What is expected: Pull each line containing "brown" from the data.

Data records:
============================================================
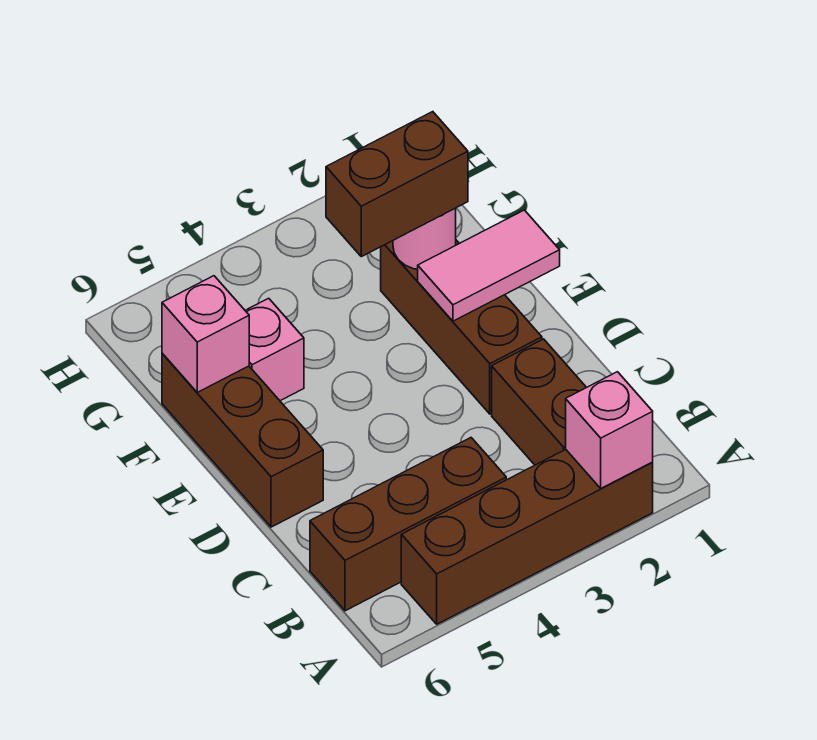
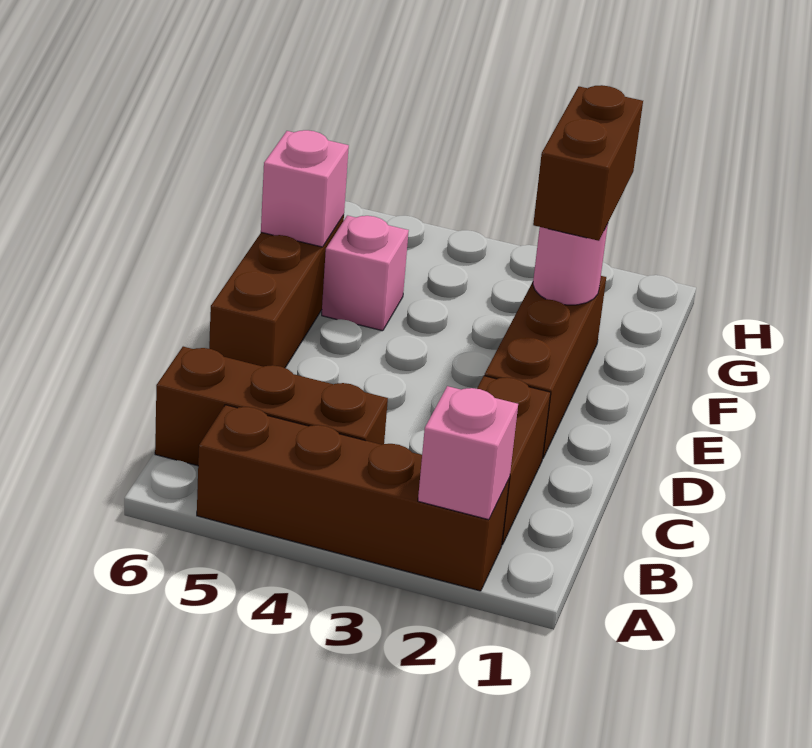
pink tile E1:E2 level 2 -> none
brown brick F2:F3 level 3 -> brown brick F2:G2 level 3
============================================================
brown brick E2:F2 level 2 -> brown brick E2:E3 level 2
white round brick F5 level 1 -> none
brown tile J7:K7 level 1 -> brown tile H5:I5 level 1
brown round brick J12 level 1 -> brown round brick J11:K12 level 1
============================================================
Solution:
brown brick F2:F3 level 3 -> brown brick F2:G2 level 3
brown brick E2:F2 level 2 -> brown brick E2:E3 level 2
brown tile J7:K7 level 1 -> brown tile H5:I5 level 1
brown round brick J12 level 1 -> brown round brick J11:K12 level 1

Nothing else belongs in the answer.